| PROBLEM |
If a line in the entries contains the string "purple", include that line in your answer.

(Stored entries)
--- START ---

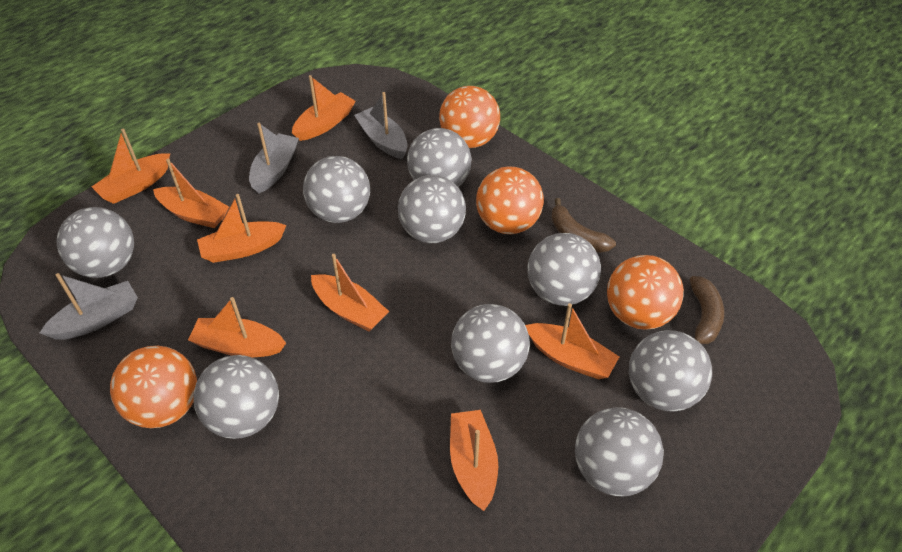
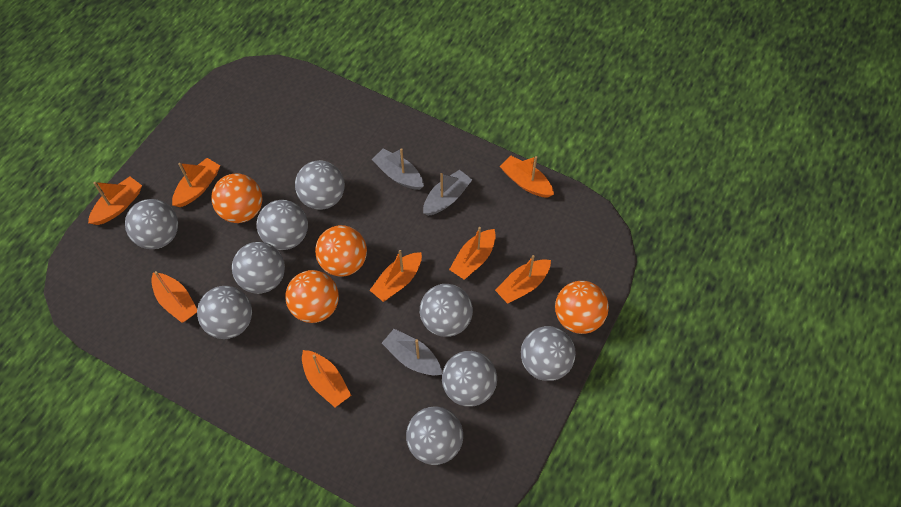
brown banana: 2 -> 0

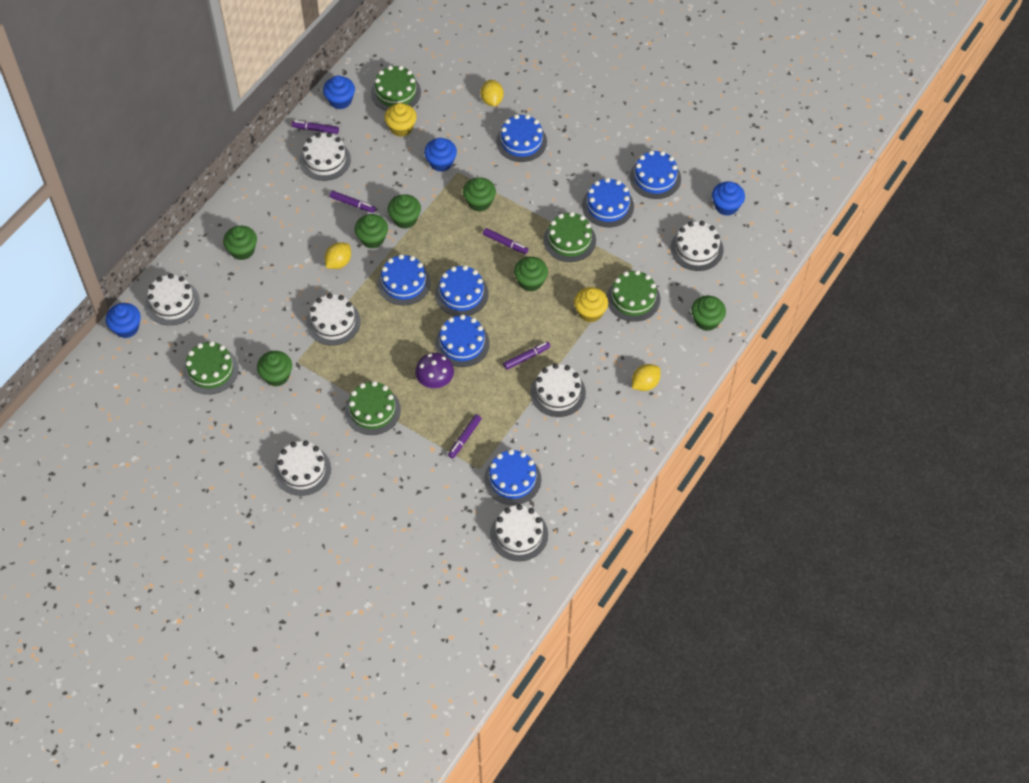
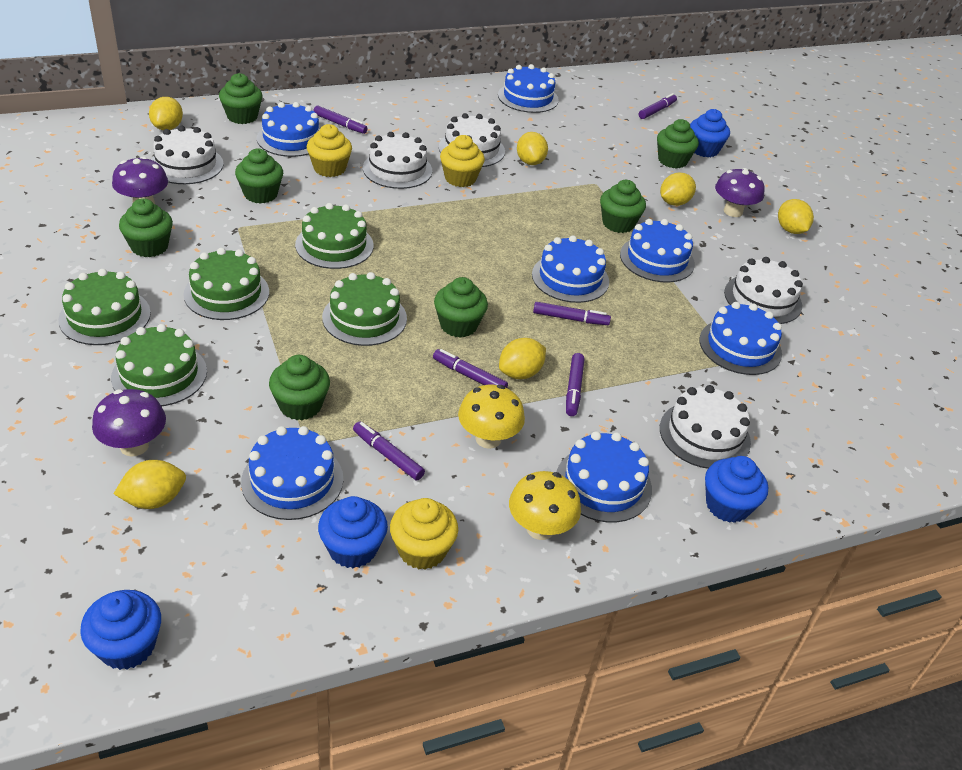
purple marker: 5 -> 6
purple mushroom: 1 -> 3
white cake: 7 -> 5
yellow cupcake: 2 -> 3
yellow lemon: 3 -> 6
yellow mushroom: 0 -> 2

--- END ---
--- START ---

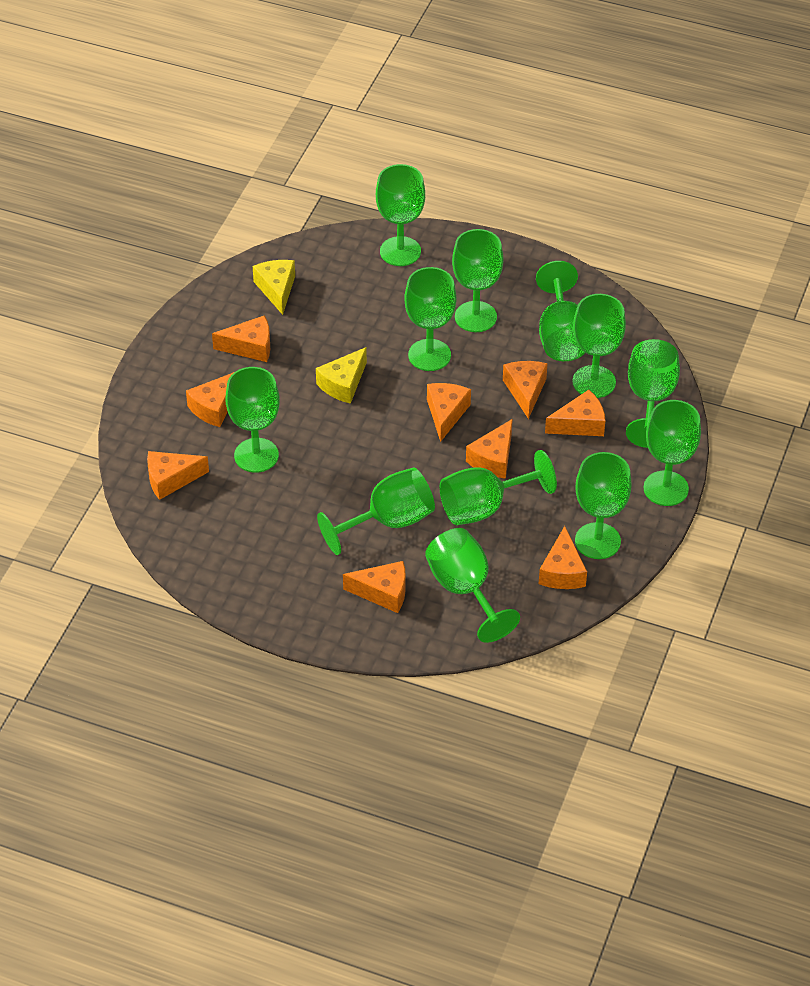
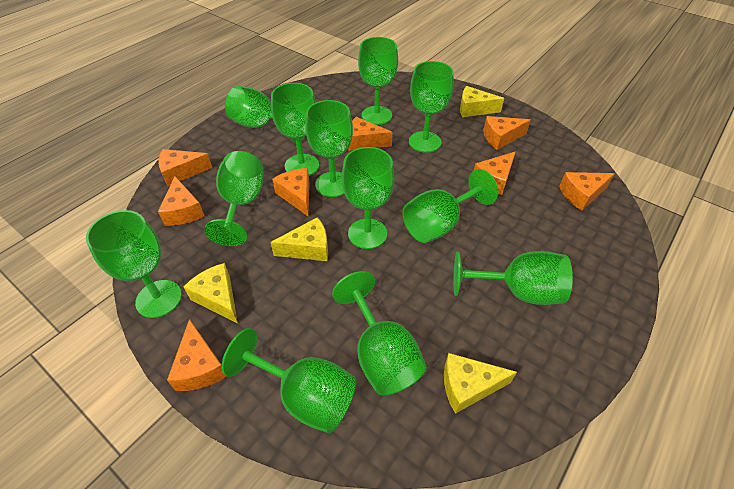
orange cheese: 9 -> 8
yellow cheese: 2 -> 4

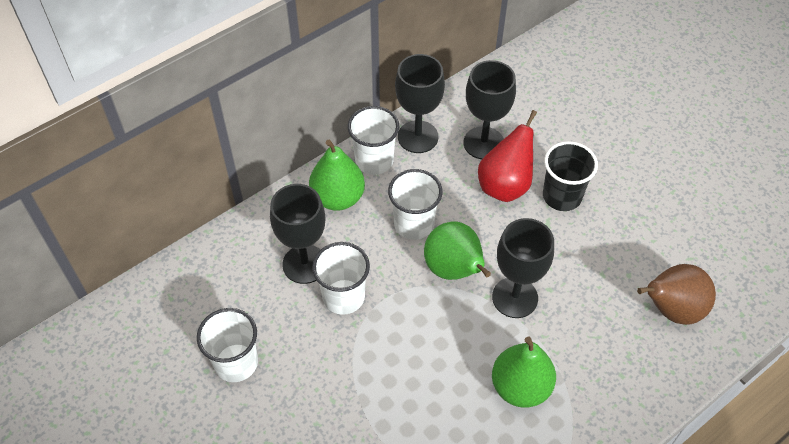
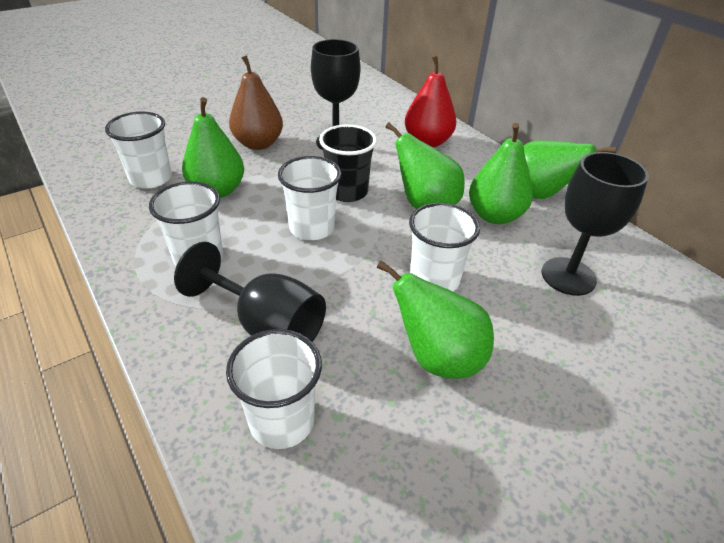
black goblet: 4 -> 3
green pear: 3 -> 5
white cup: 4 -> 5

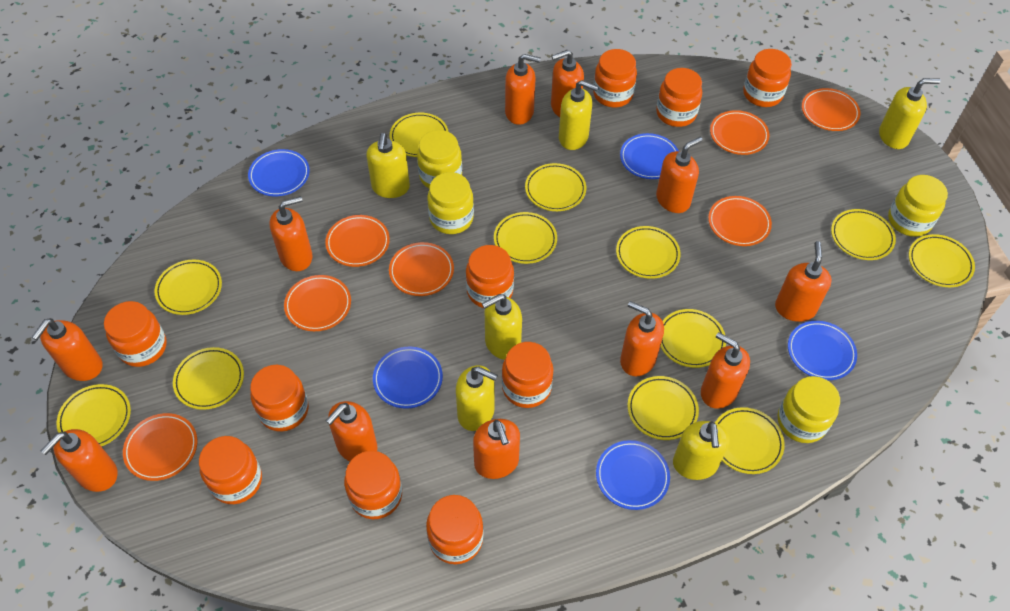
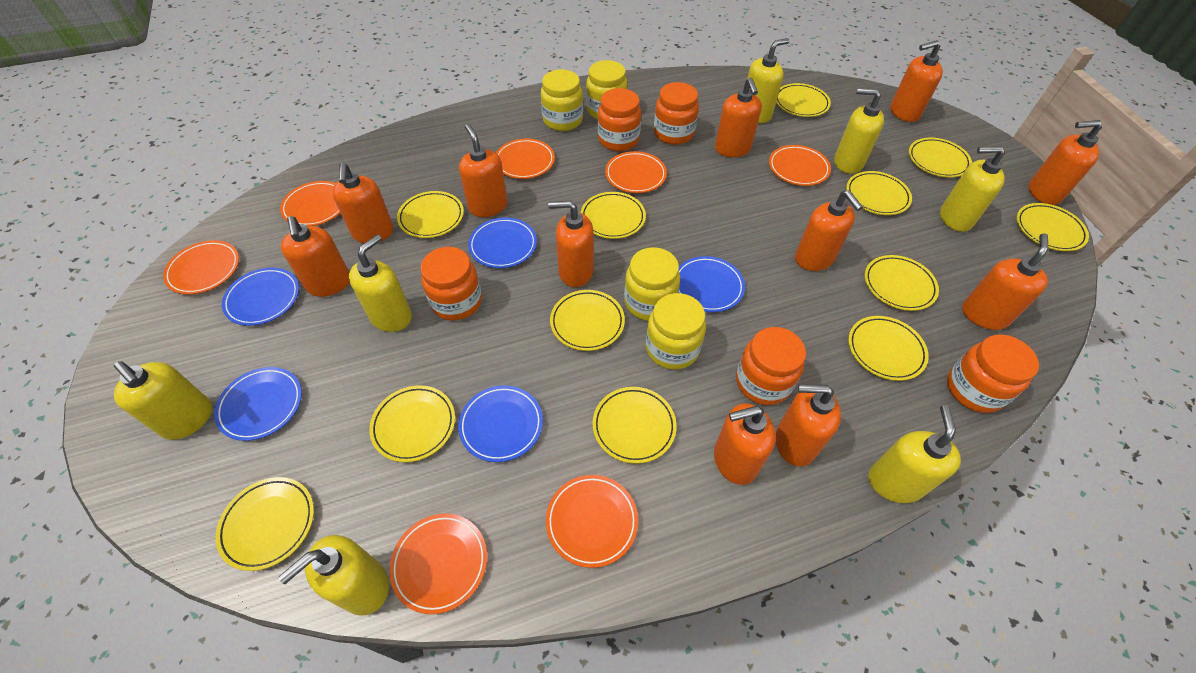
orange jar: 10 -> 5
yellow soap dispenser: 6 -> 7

--- END ---

| RESULT OF THIS TASK |
purple marker: 5 -> 6
purple mushroom: 1 -> 3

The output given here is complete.